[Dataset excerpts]
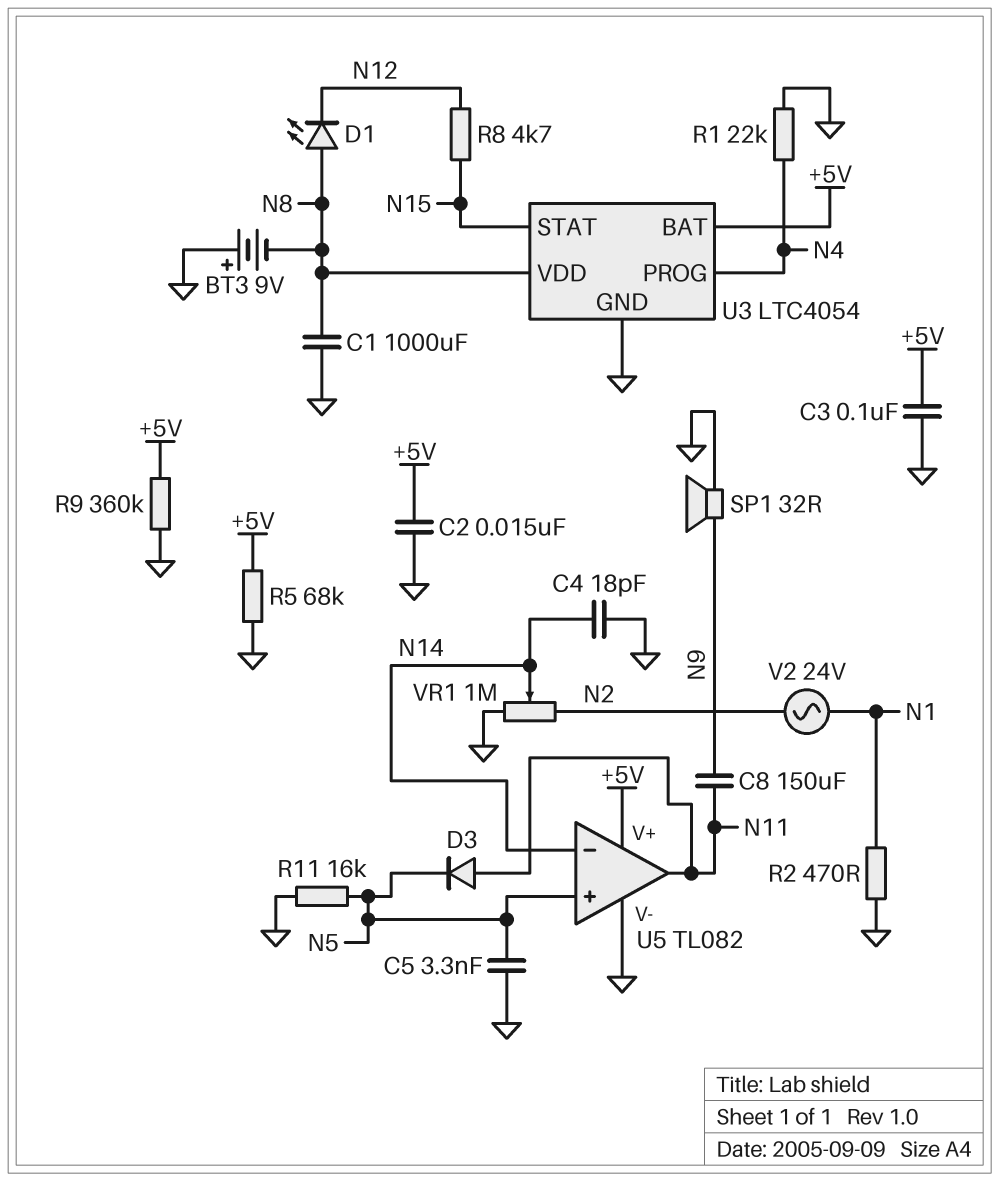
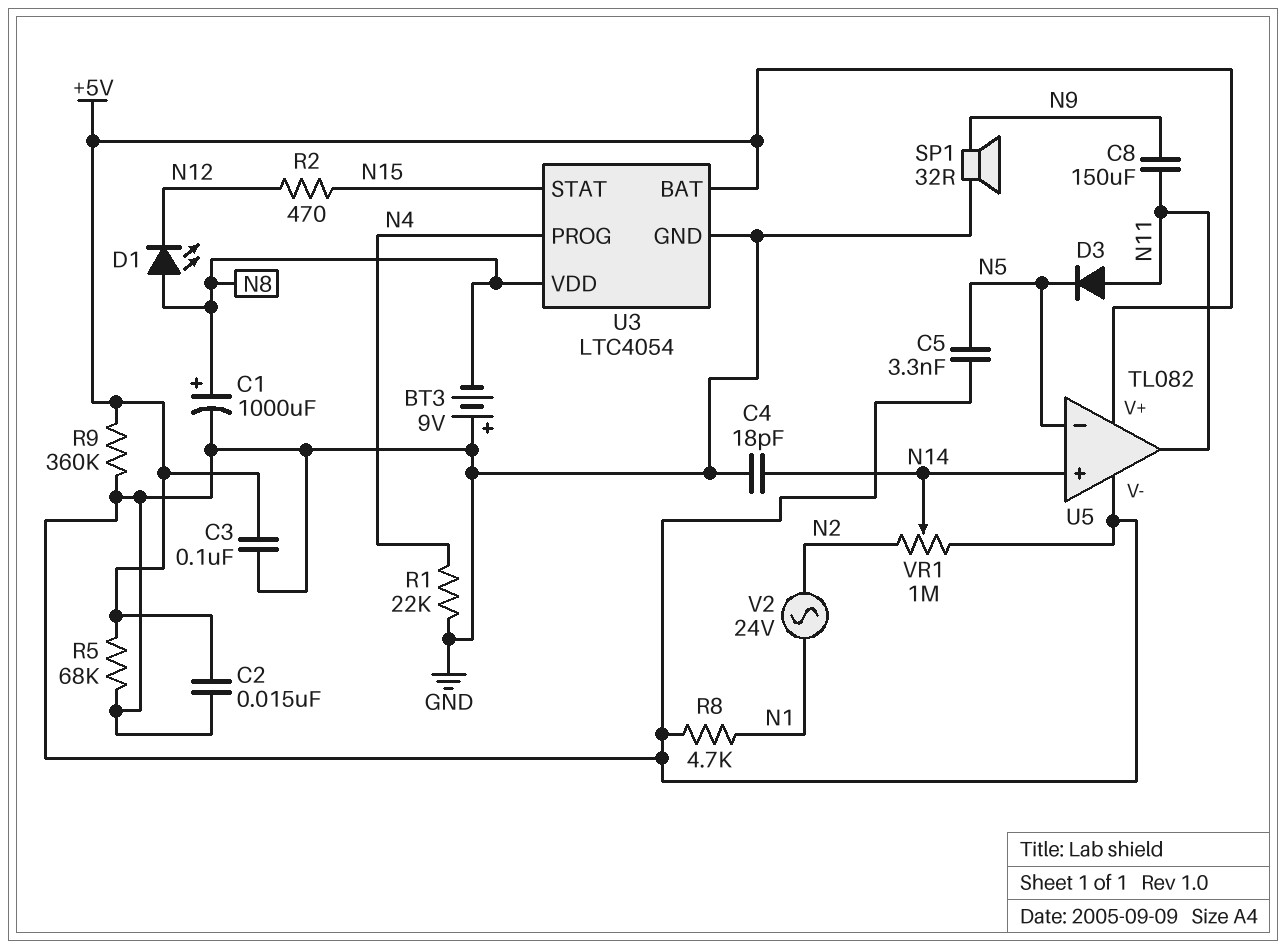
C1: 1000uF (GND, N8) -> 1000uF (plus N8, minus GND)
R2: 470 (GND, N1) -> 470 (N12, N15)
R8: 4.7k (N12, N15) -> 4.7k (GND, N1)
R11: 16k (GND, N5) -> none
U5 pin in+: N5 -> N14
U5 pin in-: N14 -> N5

Task item ▸ Word for word, repeat the lines of data above, omitting every picture.

Task response ▸
C1: 1000uF (GND, N8) -> 1000uF (plus N8, minus GND)
R2: 470 (GND, N1) -> 470 (N12, N15)
R8: 4.7k (N12, N15) -> 4.7k (GND, N1)
R11: 16k (GND, N5) -> none
U5 pin in+: N5 -> N14
U5 pin in-: N14 -> N5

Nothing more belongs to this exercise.